EXERCISE BRIEF
Go through the lines below and copy any that hold the string "station".

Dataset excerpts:
※
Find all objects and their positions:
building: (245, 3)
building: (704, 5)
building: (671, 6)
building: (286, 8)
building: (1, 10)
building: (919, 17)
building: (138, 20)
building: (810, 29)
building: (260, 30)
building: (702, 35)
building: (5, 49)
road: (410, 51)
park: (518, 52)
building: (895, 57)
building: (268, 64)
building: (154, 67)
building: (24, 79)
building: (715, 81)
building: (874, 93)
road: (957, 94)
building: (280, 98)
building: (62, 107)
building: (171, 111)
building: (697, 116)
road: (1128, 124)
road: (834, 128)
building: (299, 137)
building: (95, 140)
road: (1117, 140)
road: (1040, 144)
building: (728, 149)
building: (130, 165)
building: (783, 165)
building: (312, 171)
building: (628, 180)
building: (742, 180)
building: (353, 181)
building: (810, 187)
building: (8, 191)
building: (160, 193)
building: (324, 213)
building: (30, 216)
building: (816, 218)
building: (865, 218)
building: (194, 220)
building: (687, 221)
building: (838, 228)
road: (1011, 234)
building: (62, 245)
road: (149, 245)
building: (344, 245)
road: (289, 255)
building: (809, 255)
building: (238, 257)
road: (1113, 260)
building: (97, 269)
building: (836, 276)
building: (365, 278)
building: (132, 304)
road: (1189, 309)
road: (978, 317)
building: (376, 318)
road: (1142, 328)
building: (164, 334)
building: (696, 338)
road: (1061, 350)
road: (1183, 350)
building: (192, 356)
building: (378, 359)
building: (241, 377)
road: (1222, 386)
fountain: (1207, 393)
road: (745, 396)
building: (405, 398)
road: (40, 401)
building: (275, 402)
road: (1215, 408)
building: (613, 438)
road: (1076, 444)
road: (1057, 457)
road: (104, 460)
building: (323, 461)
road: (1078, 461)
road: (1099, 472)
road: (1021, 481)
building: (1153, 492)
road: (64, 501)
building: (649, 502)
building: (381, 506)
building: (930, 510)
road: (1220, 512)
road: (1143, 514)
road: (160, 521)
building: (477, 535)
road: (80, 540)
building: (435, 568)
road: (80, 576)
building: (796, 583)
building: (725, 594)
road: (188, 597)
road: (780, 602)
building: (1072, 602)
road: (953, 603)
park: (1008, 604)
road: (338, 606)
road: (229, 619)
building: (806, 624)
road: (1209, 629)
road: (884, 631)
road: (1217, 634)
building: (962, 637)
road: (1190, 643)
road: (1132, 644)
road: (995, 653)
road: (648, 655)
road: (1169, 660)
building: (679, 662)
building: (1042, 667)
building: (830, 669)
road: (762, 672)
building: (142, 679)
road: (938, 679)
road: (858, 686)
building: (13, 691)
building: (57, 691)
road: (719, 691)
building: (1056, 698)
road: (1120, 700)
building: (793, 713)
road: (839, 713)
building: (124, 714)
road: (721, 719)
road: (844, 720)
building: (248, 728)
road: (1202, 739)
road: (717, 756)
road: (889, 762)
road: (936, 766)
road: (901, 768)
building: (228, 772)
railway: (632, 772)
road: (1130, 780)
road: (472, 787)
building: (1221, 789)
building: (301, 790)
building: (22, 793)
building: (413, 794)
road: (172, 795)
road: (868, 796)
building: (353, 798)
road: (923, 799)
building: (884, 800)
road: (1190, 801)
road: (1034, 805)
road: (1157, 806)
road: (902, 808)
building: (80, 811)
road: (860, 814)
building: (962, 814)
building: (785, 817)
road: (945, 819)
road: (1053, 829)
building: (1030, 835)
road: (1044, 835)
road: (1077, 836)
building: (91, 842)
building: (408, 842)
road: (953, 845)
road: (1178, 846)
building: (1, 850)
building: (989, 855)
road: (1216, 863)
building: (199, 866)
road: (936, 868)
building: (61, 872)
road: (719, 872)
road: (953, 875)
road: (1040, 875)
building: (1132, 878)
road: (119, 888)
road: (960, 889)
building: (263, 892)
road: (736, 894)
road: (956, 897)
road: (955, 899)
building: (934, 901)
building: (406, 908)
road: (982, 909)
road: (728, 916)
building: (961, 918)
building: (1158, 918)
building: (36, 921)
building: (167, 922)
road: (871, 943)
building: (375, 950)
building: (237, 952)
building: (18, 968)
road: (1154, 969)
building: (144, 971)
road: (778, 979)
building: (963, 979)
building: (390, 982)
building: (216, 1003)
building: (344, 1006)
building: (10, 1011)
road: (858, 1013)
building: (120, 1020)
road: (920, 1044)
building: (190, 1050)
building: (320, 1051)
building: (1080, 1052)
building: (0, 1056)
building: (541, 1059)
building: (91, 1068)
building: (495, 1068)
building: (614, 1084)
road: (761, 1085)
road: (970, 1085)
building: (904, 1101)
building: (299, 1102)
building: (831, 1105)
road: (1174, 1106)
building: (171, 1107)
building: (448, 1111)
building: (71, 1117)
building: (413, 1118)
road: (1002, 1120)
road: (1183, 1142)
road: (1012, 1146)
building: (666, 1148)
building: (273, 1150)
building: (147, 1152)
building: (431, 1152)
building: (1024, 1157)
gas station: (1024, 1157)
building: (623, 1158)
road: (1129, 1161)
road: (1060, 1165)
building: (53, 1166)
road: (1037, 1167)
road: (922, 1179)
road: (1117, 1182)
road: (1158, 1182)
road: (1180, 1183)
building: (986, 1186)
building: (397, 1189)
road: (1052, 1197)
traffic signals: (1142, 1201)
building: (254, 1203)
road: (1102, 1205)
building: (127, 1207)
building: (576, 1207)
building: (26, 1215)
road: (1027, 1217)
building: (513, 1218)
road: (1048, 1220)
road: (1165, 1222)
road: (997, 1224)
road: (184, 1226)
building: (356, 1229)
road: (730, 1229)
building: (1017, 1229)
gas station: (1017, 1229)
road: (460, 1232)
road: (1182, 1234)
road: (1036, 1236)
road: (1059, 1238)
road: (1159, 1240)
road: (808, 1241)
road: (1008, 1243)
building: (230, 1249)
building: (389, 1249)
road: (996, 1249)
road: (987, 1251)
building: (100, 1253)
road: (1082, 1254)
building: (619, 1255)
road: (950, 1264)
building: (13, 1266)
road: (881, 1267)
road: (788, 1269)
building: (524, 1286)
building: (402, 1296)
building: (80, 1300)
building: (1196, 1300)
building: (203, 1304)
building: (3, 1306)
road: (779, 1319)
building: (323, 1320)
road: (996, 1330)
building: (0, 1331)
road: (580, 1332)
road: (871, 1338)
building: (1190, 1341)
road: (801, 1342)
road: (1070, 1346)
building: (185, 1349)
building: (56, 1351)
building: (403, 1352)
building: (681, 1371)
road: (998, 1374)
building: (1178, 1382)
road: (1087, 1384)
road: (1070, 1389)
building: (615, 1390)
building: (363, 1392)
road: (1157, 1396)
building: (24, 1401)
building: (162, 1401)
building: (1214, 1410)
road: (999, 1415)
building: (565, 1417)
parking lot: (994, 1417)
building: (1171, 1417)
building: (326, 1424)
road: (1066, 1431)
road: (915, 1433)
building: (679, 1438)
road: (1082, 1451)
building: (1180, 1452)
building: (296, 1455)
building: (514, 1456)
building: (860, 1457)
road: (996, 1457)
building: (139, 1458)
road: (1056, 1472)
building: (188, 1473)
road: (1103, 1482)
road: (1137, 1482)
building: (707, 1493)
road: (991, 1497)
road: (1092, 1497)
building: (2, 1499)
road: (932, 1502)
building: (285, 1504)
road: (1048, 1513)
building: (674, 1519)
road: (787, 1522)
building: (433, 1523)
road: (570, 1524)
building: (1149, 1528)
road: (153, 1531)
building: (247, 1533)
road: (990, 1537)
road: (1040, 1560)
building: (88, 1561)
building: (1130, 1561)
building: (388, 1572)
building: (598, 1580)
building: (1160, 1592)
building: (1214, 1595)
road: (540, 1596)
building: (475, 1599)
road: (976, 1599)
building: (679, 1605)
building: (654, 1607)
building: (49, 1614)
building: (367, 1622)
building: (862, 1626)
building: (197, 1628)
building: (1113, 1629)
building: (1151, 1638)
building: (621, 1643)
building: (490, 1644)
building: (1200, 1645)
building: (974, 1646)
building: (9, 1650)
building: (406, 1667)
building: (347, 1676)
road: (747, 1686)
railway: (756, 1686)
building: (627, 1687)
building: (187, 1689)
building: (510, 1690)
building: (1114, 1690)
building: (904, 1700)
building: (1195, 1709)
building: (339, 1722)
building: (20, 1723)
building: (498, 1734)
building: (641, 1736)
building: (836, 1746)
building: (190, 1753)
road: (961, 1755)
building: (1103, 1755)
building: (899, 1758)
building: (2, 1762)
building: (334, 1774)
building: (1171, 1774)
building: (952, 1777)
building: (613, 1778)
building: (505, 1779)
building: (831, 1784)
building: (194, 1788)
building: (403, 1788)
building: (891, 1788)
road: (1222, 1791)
※
EXPECTED OUTPUT
gas station: (1024, 1157)
gas station: (1017, 1229)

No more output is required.